Directions
Show every line of the data below that contains the word "from", matching its case exactly.

A run of data
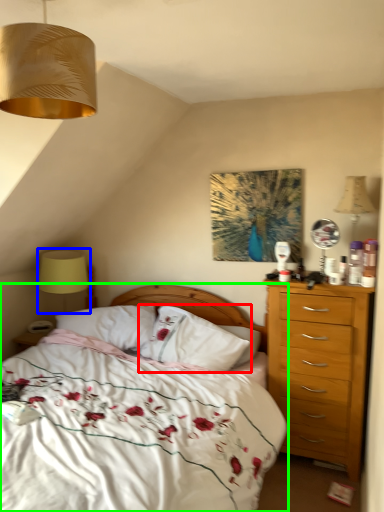
Question: Which is nearer to the pillow (highlighted by a red box)? table lamp (highlighted by a blue box) or bed (highlighted by a green box).

Choices:
 (A) table lamp
 (B) bed

Answer: (B)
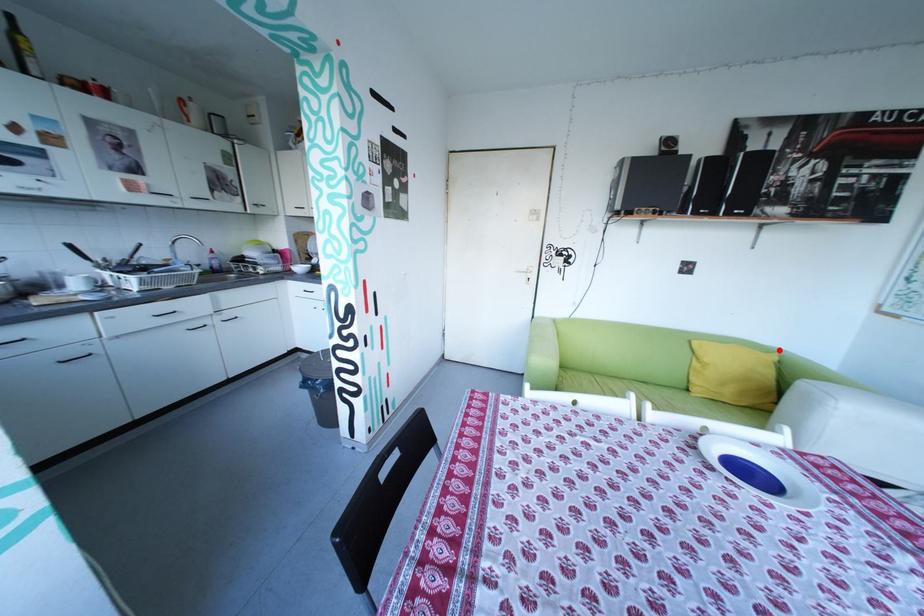
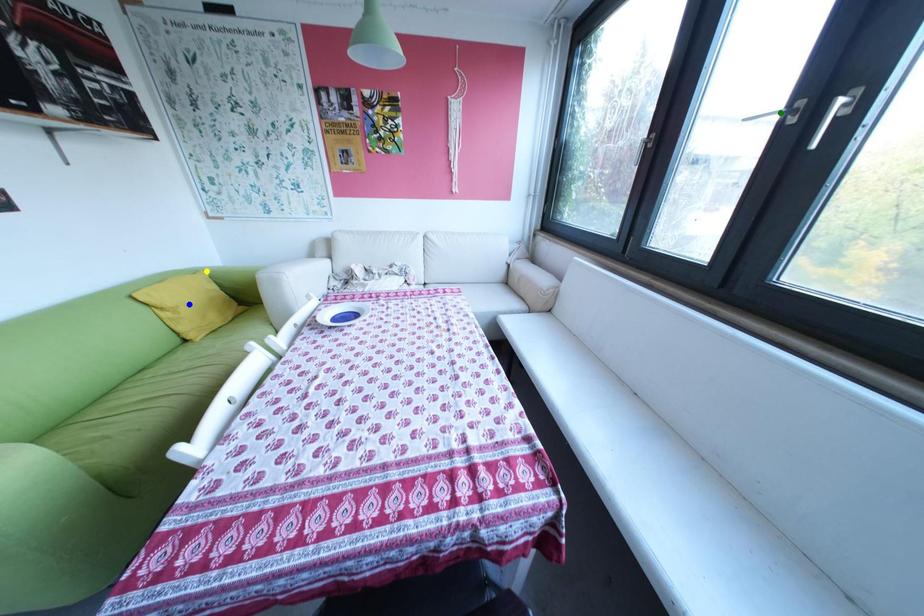
Question: I am providing you with two images of the same scene from different viewpoints. A red point is marked on the first image. You are given multiple points on the second image. In image 2, which mark is for the same physical point as the one in image 1?

Choices:
 (A) green point
 (B) yellow point
 (C) blue point

Answer: (B)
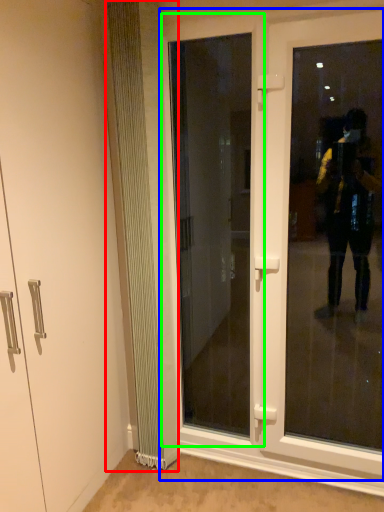
Question: Considering the real-world distances, which object is farthest from radiator (highlighted by a red box)? door (highlighted by a blue box) or door (highlighted by a green box)?

Choices:
 (A) door
 (B) door

Answer: (B)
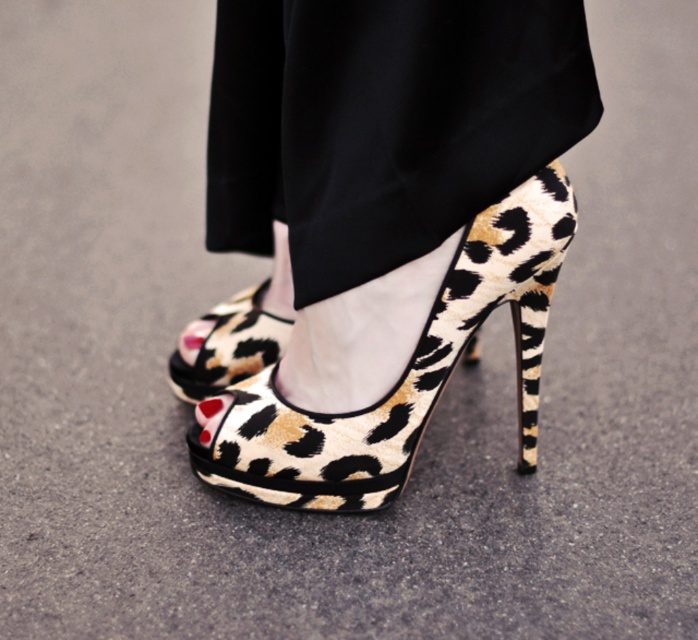
Does leopard print suede sandal at center have a lesser height compared to leopard print fabric high-heeled shoe at center?

No.

Is leopard print suede sandal at center bigger than leopard print fabric high-heeled shoe at center?

Correct, leopard print suede sandal at center is larger in size than leopard print fabric high-heeled shoe at center.

Who is more forward, (x=339, y=451) or (x=262, y=349)?

Positioned in front is point (x=339, y=451).

Locate an element on the screen. leopard print suede sandal at center is located at coordinates (400, 376).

Response to this exercise
Question: I am providing you with two images of the same scene from different viewpoints. A red point is marked on the first image. You are given multiple points on the second image. In image 2, which mark is for the same physical point as the one in image 1?
Question: Considering the real-world distances, which object is farthest from radiator (highlighted by a red box)? door (highlighted by a blue box) or door (highlighted by a green box)?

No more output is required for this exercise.